Rename "rumor" to "gossip" in the data from the start up to and including the line with "Image resolution: width=924 pixels, height=1308 pixels. Describe", and write out those lines with nothing else changed.

## BEGIN

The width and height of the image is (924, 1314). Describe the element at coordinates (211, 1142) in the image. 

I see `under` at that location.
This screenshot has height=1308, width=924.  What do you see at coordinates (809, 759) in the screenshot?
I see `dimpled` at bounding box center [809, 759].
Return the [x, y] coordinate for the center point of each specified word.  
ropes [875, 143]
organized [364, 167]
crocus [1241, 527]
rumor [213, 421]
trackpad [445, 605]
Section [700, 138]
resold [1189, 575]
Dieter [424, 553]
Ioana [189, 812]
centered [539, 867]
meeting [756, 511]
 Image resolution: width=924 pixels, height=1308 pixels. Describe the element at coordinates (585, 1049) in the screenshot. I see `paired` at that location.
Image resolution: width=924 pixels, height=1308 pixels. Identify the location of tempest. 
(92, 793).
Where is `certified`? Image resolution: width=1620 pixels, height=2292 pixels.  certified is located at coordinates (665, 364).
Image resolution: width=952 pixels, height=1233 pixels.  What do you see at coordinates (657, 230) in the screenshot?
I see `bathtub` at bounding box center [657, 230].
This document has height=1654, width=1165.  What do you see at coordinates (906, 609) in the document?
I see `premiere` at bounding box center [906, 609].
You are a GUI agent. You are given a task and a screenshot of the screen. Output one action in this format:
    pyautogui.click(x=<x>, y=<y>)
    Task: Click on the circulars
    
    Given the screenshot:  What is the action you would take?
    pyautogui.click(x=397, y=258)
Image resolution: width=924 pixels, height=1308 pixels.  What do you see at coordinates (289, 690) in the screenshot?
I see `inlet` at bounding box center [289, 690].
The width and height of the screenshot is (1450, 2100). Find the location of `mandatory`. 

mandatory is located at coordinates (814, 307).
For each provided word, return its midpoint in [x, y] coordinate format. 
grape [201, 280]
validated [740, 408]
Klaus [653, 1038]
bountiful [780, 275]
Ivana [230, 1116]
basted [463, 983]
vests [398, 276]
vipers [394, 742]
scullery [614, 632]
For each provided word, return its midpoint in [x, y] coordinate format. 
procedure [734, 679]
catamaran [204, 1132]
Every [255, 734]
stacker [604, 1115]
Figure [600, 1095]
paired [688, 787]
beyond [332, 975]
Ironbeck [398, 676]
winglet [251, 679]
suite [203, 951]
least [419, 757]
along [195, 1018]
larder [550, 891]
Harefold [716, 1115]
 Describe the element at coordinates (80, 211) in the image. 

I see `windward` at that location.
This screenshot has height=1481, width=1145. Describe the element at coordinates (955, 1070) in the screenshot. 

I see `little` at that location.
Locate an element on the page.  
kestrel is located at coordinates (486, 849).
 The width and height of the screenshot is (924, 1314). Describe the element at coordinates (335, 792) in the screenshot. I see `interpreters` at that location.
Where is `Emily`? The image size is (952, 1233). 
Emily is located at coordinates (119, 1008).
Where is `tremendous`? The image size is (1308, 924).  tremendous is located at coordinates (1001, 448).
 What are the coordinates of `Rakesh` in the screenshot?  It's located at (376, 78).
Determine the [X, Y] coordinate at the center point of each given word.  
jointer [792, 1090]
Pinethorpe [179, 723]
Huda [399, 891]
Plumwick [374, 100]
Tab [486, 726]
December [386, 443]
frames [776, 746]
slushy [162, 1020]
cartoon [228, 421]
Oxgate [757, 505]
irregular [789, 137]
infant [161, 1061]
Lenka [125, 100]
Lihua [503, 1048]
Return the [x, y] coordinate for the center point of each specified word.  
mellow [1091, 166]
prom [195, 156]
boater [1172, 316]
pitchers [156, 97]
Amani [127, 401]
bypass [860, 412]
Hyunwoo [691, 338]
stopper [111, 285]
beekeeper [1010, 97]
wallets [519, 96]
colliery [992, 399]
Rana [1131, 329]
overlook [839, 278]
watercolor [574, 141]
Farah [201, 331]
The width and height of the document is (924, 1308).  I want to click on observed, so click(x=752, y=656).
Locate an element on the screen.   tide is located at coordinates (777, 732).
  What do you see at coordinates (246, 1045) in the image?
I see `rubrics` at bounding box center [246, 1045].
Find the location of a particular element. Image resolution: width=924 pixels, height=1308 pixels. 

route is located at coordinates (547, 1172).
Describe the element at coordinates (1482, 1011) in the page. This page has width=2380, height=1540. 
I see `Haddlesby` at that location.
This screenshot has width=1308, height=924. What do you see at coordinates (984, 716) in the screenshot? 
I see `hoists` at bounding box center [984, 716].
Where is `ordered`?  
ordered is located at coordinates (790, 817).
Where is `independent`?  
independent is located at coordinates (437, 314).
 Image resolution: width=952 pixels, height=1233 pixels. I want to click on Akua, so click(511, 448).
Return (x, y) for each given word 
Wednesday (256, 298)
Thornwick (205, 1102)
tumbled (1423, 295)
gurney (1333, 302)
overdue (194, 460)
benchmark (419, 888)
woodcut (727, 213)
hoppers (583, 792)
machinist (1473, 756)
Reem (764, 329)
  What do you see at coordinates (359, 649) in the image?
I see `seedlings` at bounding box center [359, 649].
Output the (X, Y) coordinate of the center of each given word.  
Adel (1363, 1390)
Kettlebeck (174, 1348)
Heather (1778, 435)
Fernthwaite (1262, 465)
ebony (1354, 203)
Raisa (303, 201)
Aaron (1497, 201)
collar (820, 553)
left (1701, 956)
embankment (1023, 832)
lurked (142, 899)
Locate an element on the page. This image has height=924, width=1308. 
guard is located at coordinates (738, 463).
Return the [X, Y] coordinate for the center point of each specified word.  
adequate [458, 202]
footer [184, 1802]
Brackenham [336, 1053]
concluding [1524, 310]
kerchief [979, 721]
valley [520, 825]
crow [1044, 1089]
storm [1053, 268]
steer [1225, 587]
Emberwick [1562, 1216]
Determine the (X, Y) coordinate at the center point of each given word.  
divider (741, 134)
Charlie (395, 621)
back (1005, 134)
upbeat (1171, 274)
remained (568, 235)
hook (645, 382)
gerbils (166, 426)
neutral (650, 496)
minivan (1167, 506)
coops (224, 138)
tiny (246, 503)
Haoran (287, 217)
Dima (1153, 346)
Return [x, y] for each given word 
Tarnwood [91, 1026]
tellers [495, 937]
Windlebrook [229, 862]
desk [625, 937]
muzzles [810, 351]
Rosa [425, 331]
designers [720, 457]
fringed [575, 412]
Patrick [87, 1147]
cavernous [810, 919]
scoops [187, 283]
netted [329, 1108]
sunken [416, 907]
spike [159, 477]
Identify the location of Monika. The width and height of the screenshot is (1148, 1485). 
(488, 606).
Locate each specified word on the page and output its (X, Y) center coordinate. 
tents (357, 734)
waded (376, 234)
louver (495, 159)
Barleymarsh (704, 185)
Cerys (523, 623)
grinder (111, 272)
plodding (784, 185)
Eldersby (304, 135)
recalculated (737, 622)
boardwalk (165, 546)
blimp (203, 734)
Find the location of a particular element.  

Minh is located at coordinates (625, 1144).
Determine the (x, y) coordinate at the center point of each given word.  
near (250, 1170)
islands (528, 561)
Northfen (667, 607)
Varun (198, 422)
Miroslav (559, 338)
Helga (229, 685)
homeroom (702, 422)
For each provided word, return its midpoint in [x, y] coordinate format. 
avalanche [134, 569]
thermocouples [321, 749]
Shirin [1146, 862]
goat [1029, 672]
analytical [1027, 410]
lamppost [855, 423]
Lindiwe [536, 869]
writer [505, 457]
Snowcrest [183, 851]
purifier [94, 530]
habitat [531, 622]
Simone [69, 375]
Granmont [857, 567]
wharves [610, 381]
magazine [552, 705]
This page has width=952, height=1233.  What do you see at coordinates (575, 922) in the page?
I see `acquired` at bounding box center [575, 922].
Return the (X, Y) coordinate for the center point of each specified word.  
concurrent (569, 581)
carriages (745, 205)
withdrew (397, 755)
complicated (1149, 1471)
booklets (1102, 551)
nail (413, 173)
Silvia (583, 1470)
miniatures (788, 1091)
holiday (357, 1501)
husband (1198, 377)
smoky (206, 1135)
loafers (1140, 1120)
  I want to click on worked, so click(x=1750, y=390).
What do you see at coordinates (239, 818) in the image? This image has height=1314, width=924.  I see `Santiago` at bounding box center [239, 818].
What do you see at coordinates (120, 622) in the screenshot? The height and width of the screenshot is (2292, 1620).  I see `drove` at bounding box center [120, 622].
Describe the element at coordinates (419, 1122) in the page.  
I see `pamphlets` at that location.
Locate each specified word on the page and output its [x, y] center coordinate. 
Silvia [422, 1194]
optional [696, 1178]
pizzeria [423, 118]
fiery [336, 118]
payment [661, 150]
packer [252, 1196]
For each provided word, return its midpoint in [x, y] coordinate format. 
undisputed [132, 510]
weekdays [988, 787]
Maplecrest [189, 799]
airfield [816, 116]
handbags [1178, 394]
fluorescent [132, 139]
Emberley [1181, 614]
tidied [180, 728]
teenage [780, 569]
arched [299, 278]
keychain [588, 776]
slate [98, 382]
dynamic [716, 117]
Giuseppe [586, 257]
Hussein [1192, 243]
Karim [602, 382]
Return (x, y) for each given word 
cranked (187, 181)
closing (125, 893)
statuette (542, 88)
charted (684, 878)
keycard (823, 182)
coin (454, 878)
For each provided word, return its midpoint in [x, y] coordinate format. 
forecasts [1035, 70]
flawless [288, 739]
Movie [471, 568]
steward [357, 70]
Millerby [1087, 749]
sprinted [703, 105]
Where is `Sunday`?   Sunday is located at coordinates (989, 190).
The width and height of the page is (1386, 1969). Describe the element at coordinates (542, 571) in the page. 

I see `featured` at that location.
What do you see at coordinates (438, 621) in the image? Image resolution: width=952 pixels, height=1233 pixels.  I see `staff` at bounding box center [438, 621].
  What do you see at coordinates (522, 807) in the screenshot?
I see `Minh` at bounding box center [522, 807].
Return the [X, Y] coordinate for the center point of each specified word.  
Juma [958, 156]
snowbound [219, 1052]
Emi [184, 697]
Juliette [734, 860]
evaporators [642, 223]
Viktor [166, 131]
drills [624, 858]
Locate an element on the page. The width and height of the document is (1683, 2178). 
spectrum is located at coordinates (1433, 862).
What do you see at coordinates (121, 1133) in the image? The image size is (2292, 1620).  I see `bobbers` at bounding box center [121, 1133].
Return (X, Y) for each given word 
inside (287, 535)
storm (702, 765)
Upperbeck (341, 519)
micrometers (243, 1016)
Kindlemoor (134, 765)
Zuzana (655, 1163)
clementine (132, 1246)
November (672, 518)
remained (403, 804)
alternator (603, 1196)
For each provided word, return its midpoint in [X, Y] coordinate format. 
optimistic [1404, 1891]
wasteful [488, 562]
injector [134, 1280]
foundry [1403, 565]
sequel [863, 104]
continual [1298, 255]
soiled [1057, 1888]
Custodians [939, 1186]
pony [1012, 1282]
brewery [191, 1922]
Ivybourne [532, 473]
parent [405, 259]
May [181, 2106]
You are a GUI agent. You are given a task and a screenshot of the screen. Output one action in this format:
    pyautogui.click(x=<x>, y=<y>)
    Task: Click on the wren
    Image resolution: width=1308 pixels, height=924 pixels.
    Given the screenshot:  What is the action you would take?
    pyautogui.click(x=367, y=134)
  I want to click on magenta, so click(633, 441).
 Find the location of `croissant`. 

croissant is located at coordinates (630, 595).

## END

» THE OUTPUT
The width and height of the image is (924, 1314). Describe the element at coordinates (211, 1142) in the image. 

I see `under` at that location.
This screenshot has height=1308, width=924.  What do you see at coordinates (809, 759) in the screenshot?
I see `dimpled` at bounding box center [809, 759].
Return the [x, y] coordinate for the center point of each specified word.  
ropes [875, 143]
organized [364, 167]
crocus [1241, 527]
gossip [213, 421]
trackpad [445, 605]
Section [700, 138]
resold [1189, 575]
Dieter [424, 553]
Ioana [189, 812]
centered [539, 867]
meeting [756, 511]
 Image resolution: width=924 pixels, height=1308 pixels. Describe the element at coordinates (585, 1049) in the screenshot. I see `paired` at that location.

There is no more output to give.